*EXERCISE*. The expected output is the exact lines from the one containing "type=missing; before=tape/rosy; pos1=343,247,394,301" through the end of the data, inclusive, and nothing else.

Saved entries
# # # # #

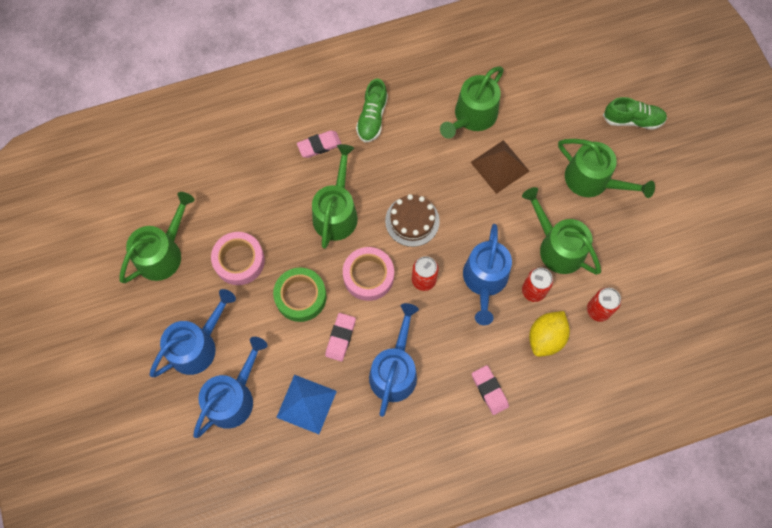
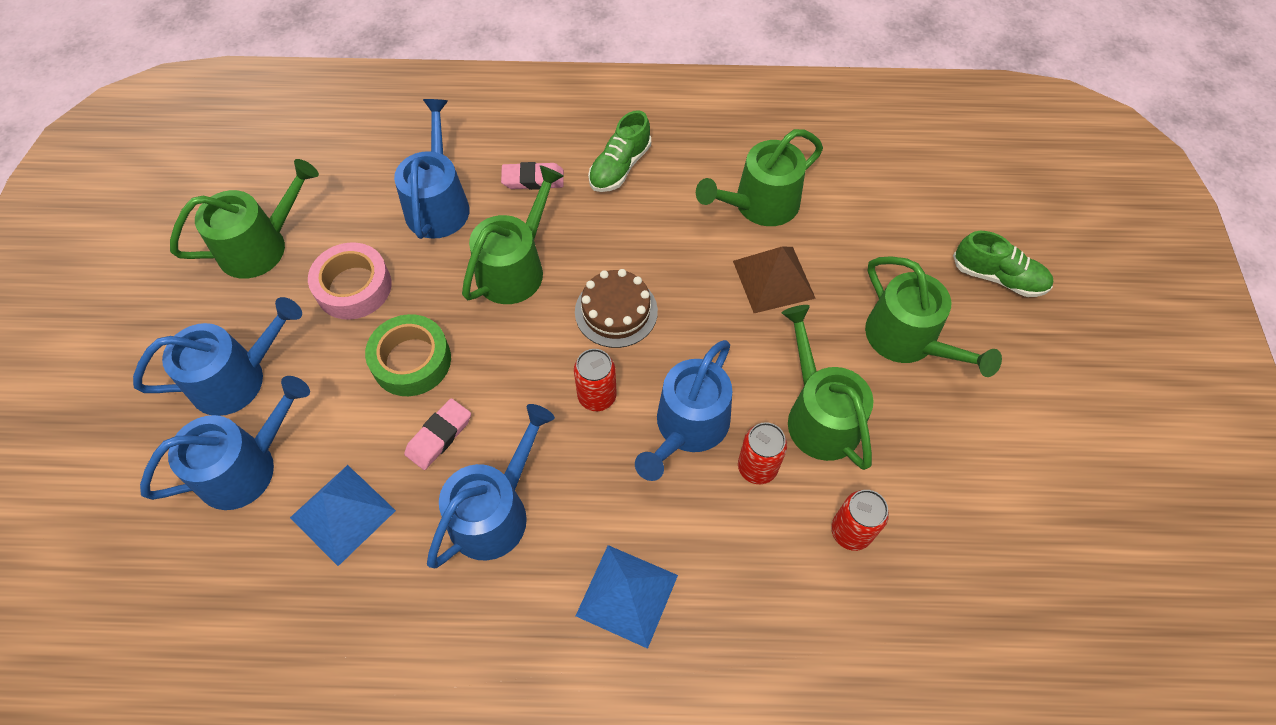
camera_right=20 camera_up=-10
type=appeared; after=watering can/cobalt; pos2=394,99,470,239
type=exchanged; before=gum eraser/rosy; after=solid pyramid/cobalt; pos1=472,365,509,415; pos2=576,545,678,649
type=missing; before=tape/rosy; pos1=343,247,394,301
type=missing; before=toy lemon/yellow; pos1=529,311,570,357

# # # # #

*YOUR SOLUTION*.
type=missing; before=tape/rosy; pos1=343,247,394,301
type=missing; before=toy lemon/yellow; pos1=529,311,570,357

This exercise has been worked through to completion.